Content revision data
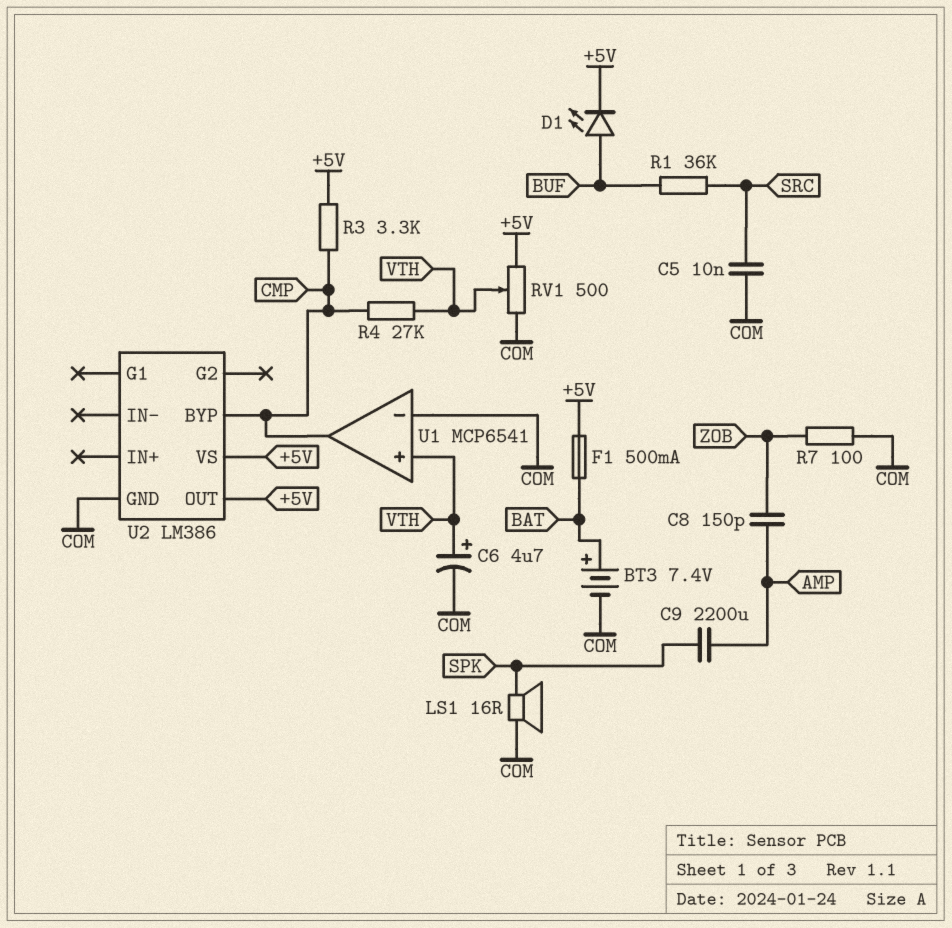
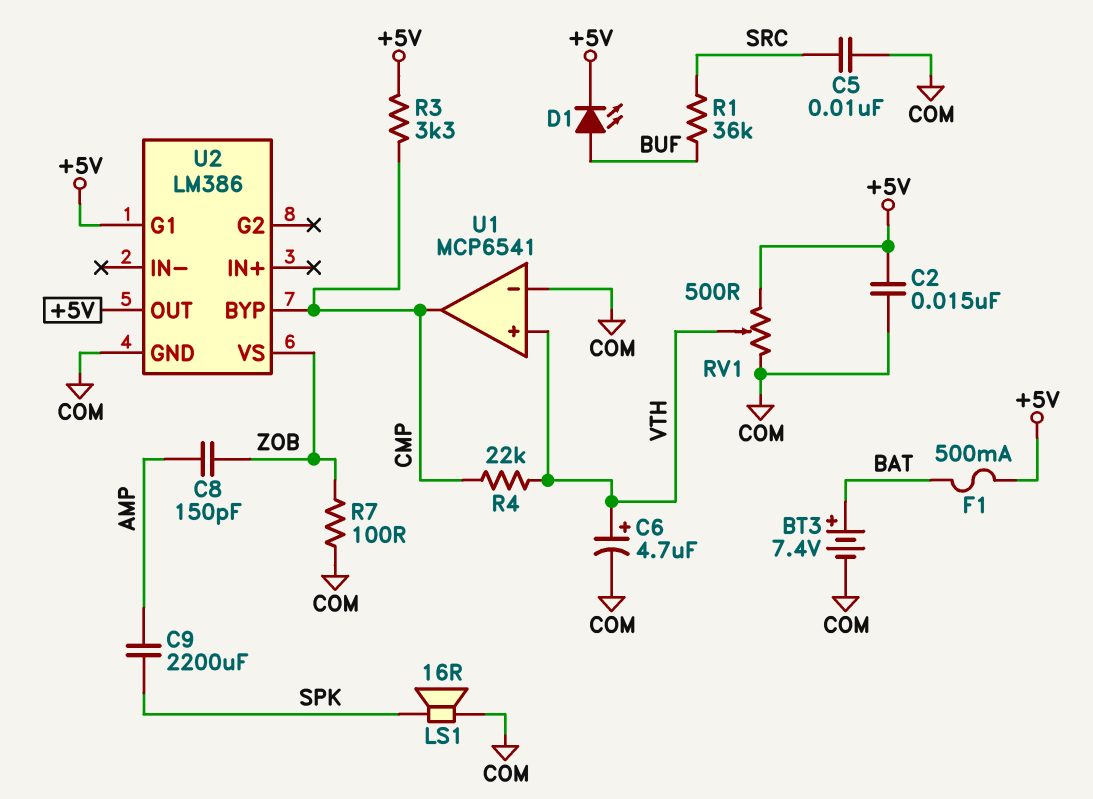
C2: none -> 15nF (+5V, COM)
R4: 27k (CMP, VTH) -> 22k (CMP, VTH)
U2 pin G1: none -> +5V
U2 pin VS: +5V -> ZOB

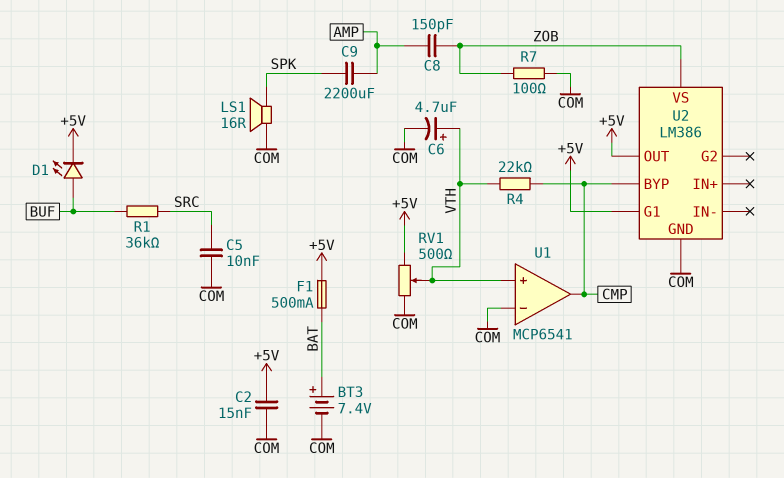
R3: 3.3k (+5V, CMP) -> none

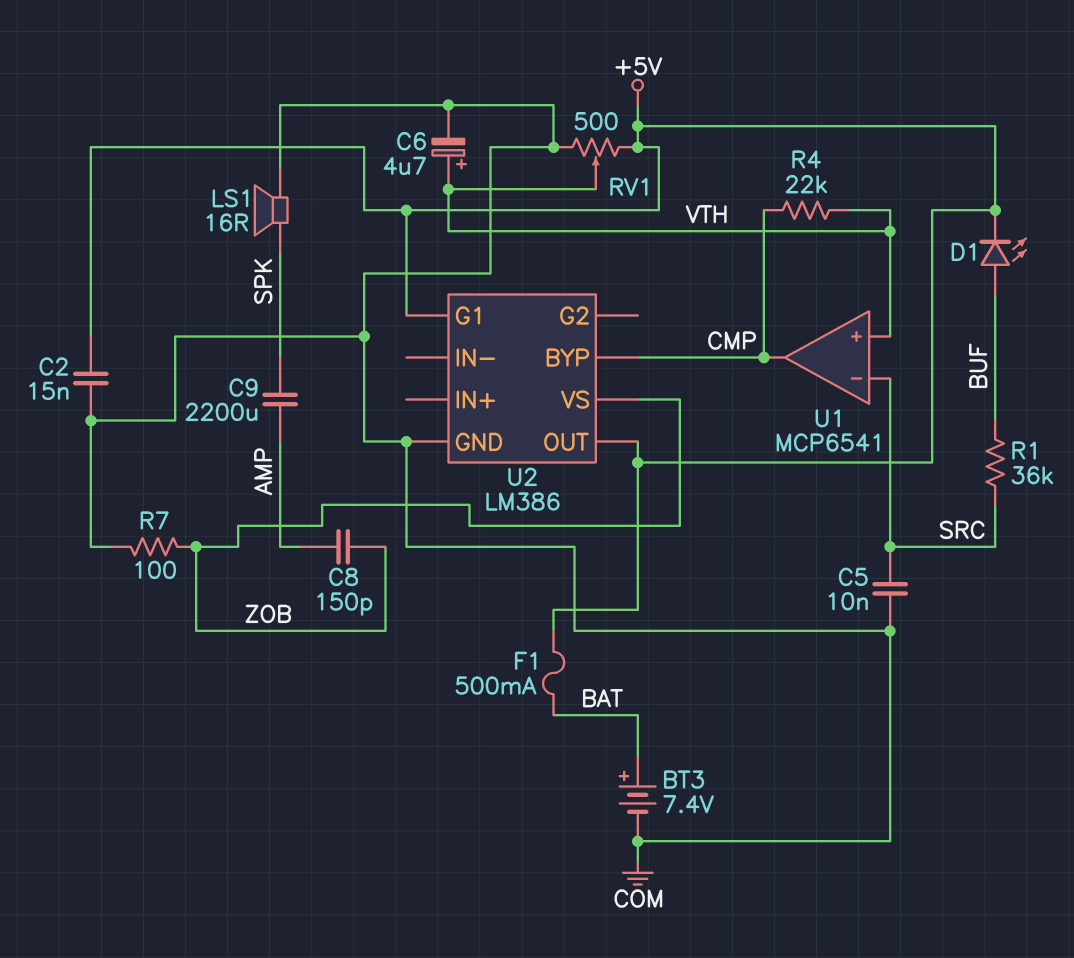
U1 pin in-: COM -> SRC

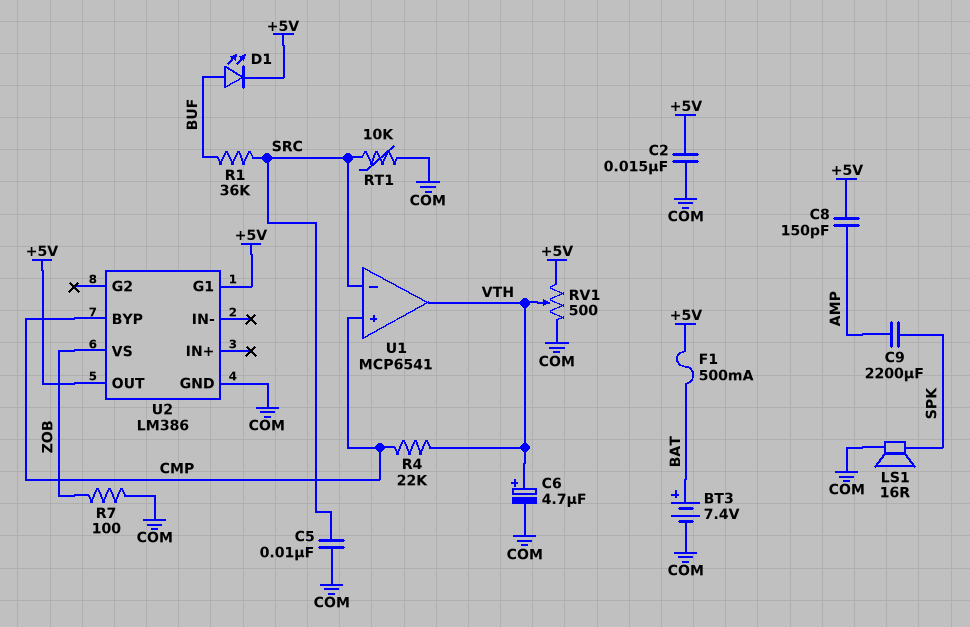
C8: 150pF (AMP, ZOB) -> 150pF (+5V, AMP)
RT1: none -> 10k (COM, SRC)
U1 pin in+: VTH -> CMP
U1 pin out: CMP -> VTH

-- Instructions for the task --
Copy, word for word, the line that contains "C8: 150pF (AMP, ZOB) -> 150pF (+5V, AMP)" and every line after it through the end of the records, and nothing else.

-- Response area --
C8: 150pF (AMP, ZOB) -> 150pF (+5V, AMP)
RT1: none -> 10k (COM, SRC)
U1 pin in+: VTH -> CMP
U1 pin out: CMP -> VTH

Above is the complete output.